_AIM OF THE EXERCISE_
Search the lines of the records for the word "green", and copy every line that has it.

_SOURCE RECORDS_
--------------------------------
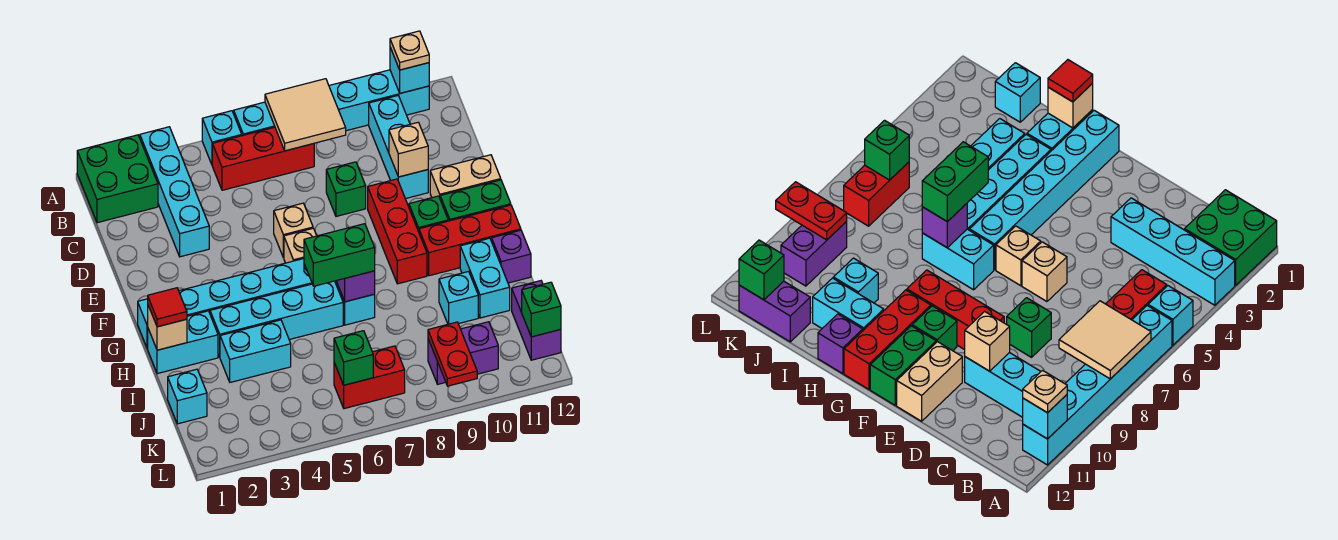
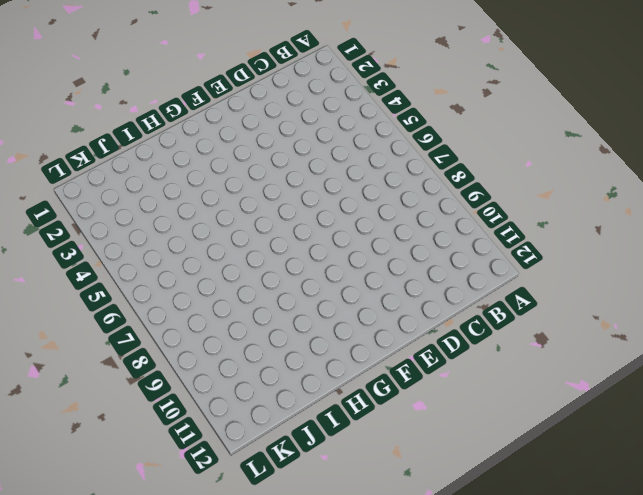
none -> green 2x2 brick [77,135,158,223]
none -> cyan 1x4 brick [140,127,209,257]
none -> cyan 1x1 brick [202,111,242,164]
none -> cyan 1x6 brick [234,70,429,136]

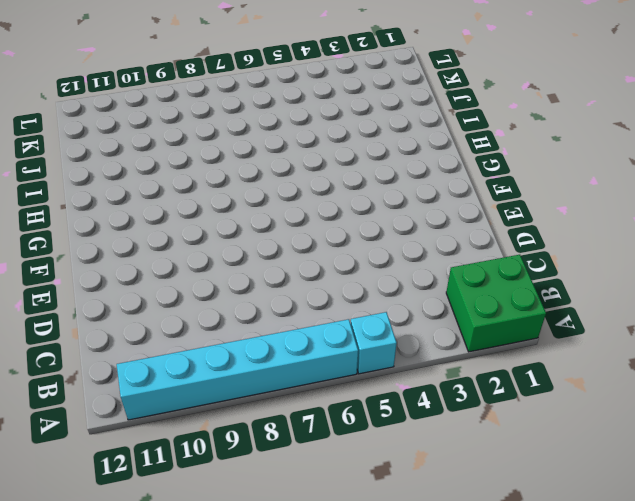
none -> cyan 1x4 brick [140,127,209,257]
none -> red 1x3 brick [212,127,314,190]
none -> cyan 1x3 brick [369,96,428,199]
none -> green 1x1 brick [326,162,366,216]

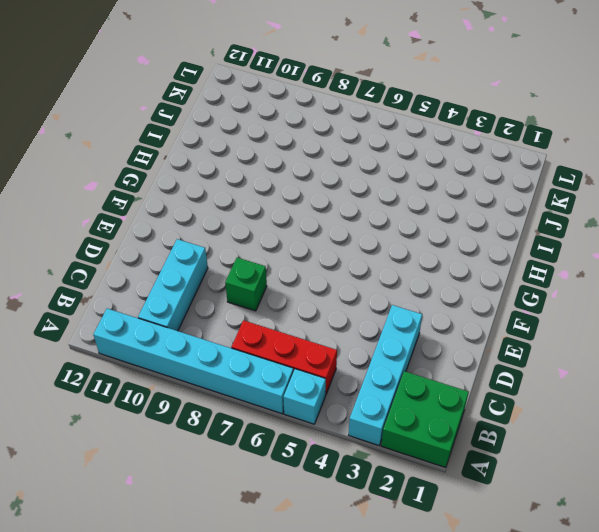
none -> tan 1x1 brick [274,203,313,258]
none -> red 1x3 brick [368,179,427,284]
none -> tan 1x2 brick [430,155,501,198]
none -> tan 1x1 brick [284,228,317,263]

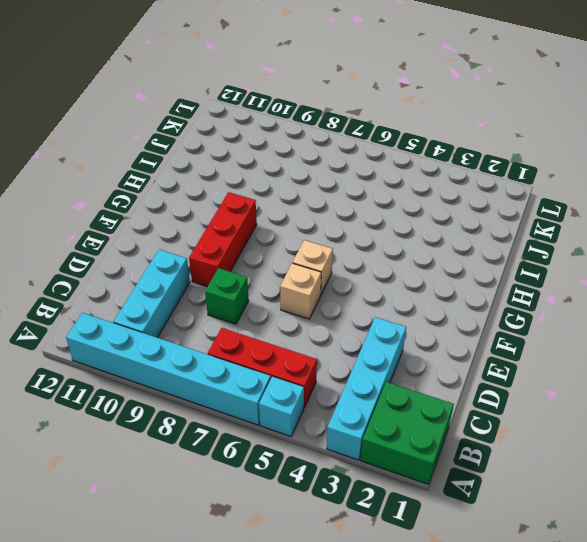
none -> tan 1x2 brick [430,155,501,198]
none -> green 1x1 brick [409,196,448,232]
none -> green 1x2 brick [440,180,511,221]
none -> cyan 1x6 brick [138,259,312,348]

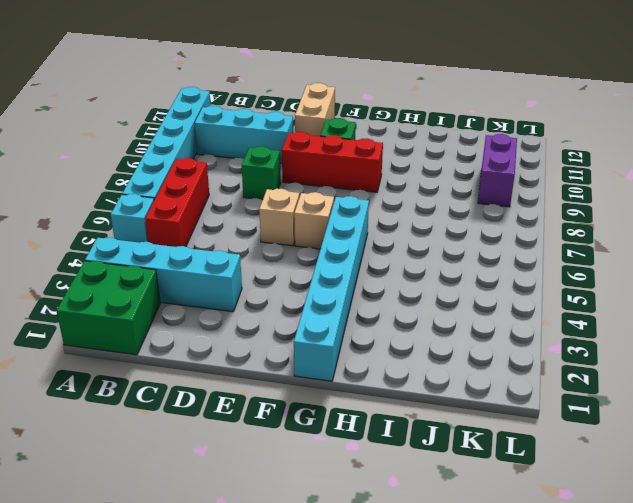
none -> green 1x2 brick [440,180,511,221]
none -> cyan 1x2 brick [335,281,375,325]
none -> red 1x3 brick [419,205,521,276]
none -> cyan 1x2 brick [148,311,218,374]

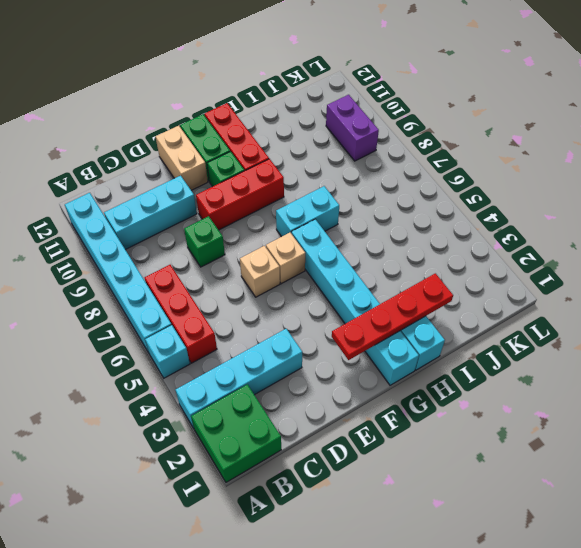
red 1x4 plate [332,273,453,360] -> none
none -> cyan 1x4 brick [210,281,343,357]
none -> cyan 1x2 brick [460,238,510,318]
none -> purple 1x1 brick [492,230,531,283]
none -> cyan 1x2 brick [220,320,291,382]

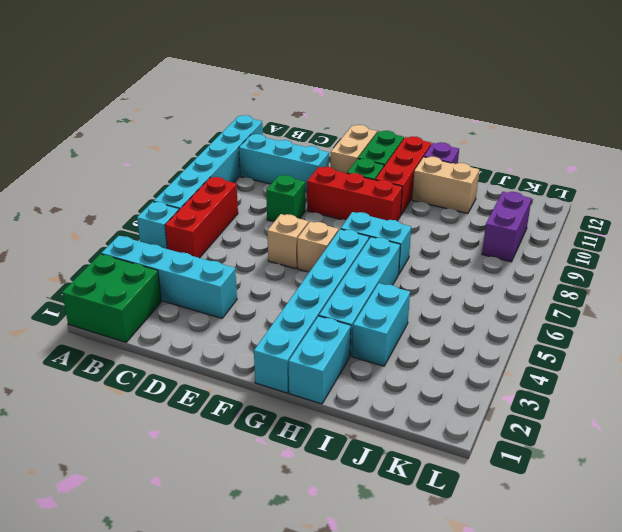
tan 1x2 brick [412,157,479,214] -> cyan 1x2 brick [460,238,510,318]
none -> cyan 1x1 brick [439,271,478,324]
none -> cyan 1x1 brick [168,369,207,424]
none -> purple 1x2 brick [512,281,561,360]
none -> red 1x2 brick [334,346,405,409]

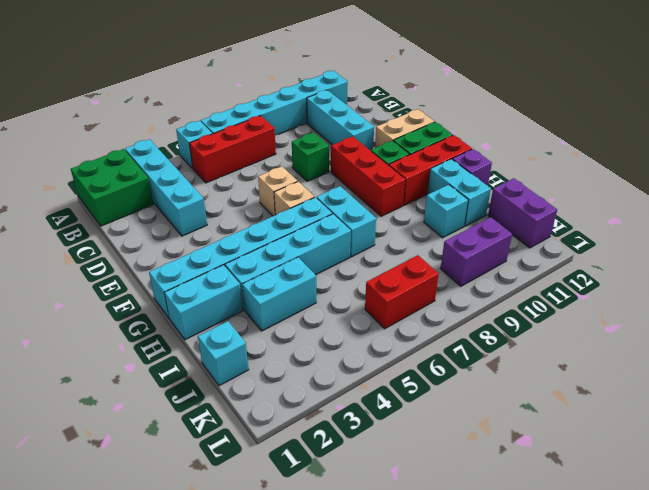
none -> tan 2x2 tile [265,79,346,151]
none -> cyan 1x1 brick [390,48,429,93]
none -> tan 1x1 brick [389,122,428,177]
none -> tan 1x1 brick [148,306,187,350]

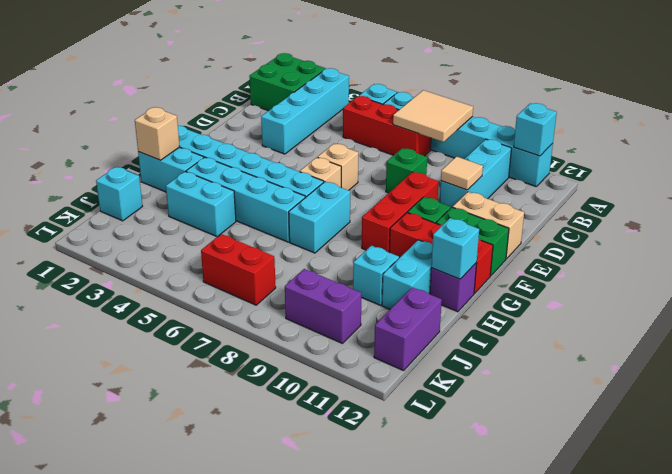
tan 1x1 tile [441,157,483,190] -> tan 1x1 brick [389,122,428,177]
cyan 1x1 brick [431,218,479,279] -> none
none -> purple 1x1 brick [337,271,375,302]
none -> green 1x1 brick [334,331,373,385]
none -> red 1x2 plate [428,322,477,386]
none -> green 1x1 brick [522,282,561,337]

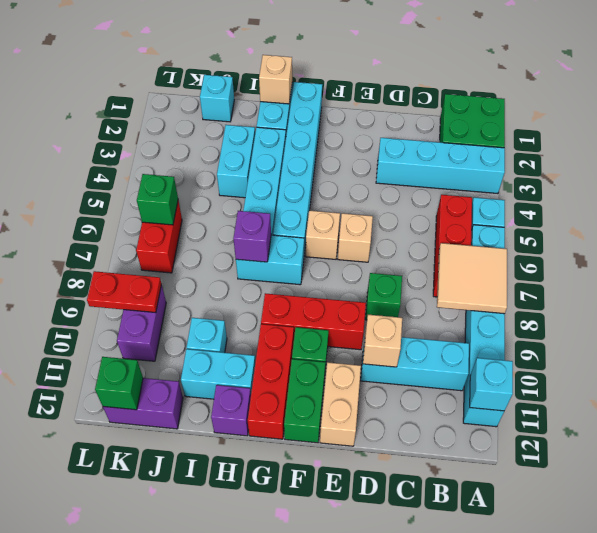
none -> tan 1x1 plate [390,31,429,70]
none -> red 1x1 tile [148,288,187,327]
none -> green 1x2 brick [304,224,375,286]

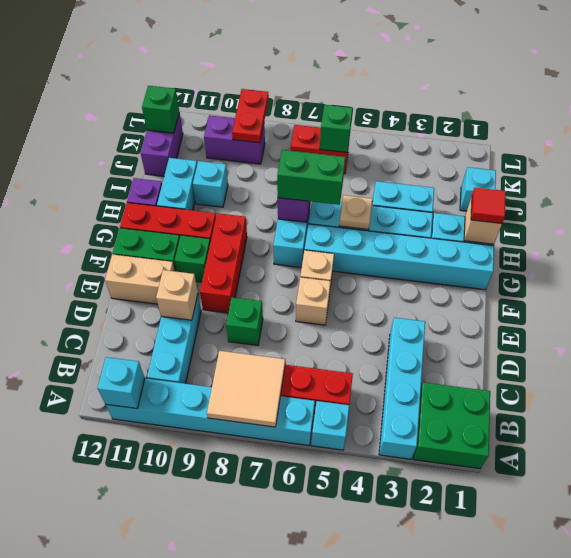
tan 1x1 plate [339,195,372,230] -> tan 1x1 plate moved to [390,31,429,70]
--------------------------------
_SOLUTION BELOW_
none -> green 2x2 brick [77,135,158,223]
none -> green 1x1 brick [326,162,366,216]
none -> green 1x1 brick [409,196,448,232]
none -> green 1x2 brick [440,180,511,221]
none -> green 1x2 brick [440,180,511,221]
none -> green 1x1 brick [334,331,373,385]
none -> green 1x1 brick [522,282,561,337]
none -> green 1x2 brick [304,224,375,286]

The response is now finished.